** RECORDS PROVIDED follows **

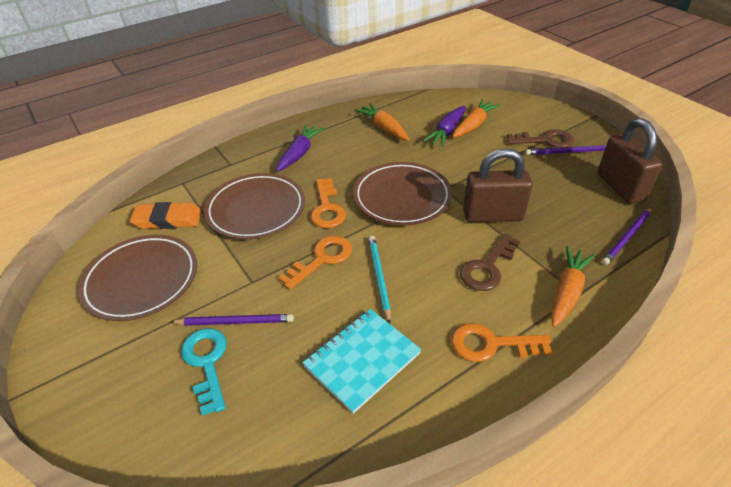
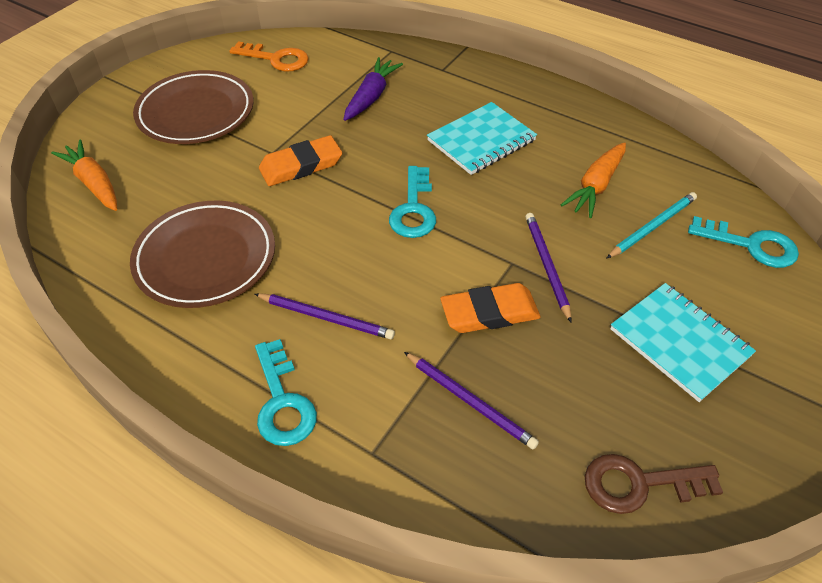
brown key: 2 -> 1
brown padlock: 2 -> 0
brown plate: 3 -> 2
orange carrot: 3 -> 2
orange eraser: 1 -> 2
orange key: 3 -> 1
purple carrot: 2 -> 1
turquoise key: 1 -> 3
turquoise notebook: 1 -> 2

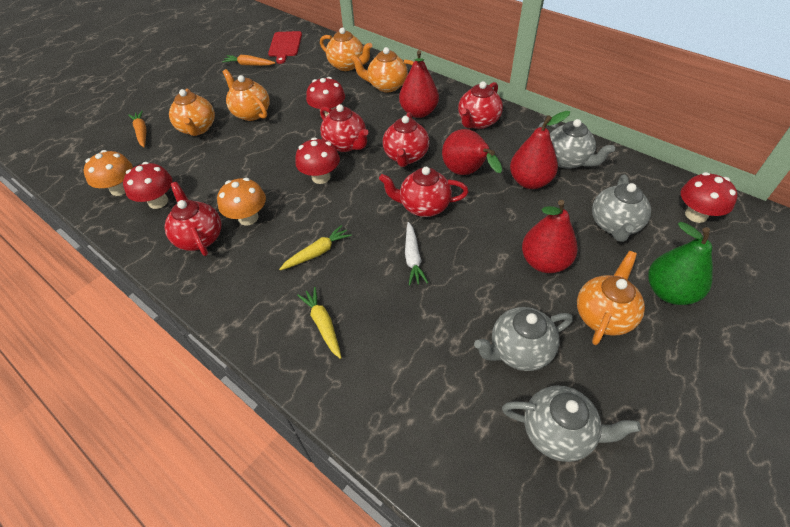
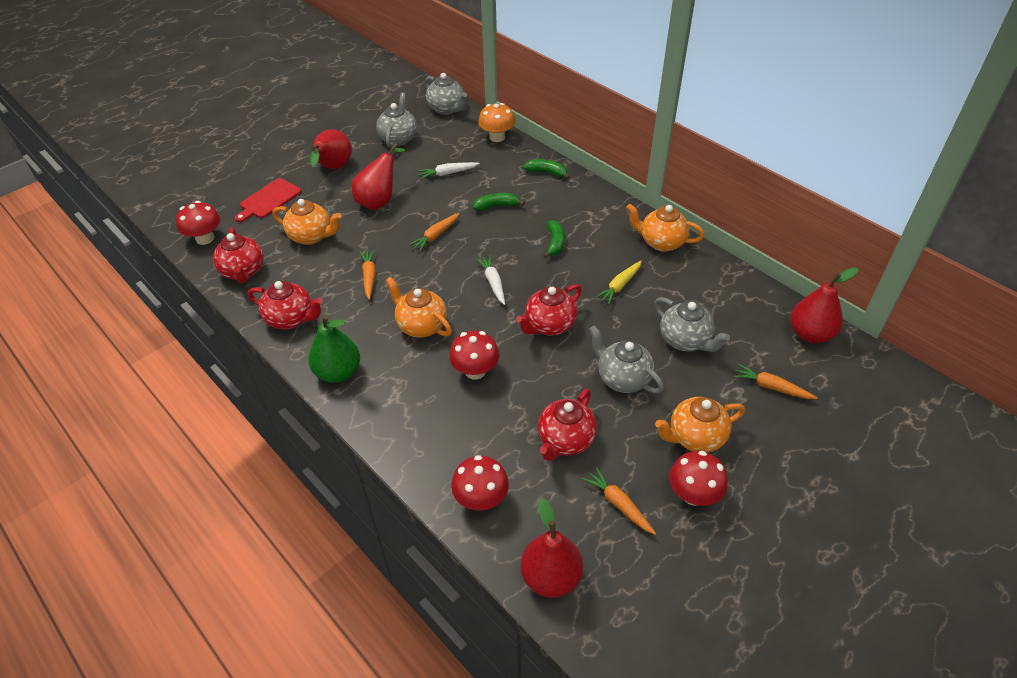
green banana: 0 -> 3
orange carrot: 2 -> 4
orange mushroom: 2 -> 1
orange teapot: 5 -> 4
red teapot: 5 -> 4
white carrot: 1 -> 2
yellow carrot: 2 -> 1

** End of RECORDS PROVIDED **

DIRECTIVE => Only a number is wanted here: the tally of lines in the entries that include the word "turquoise".

RESULT => 2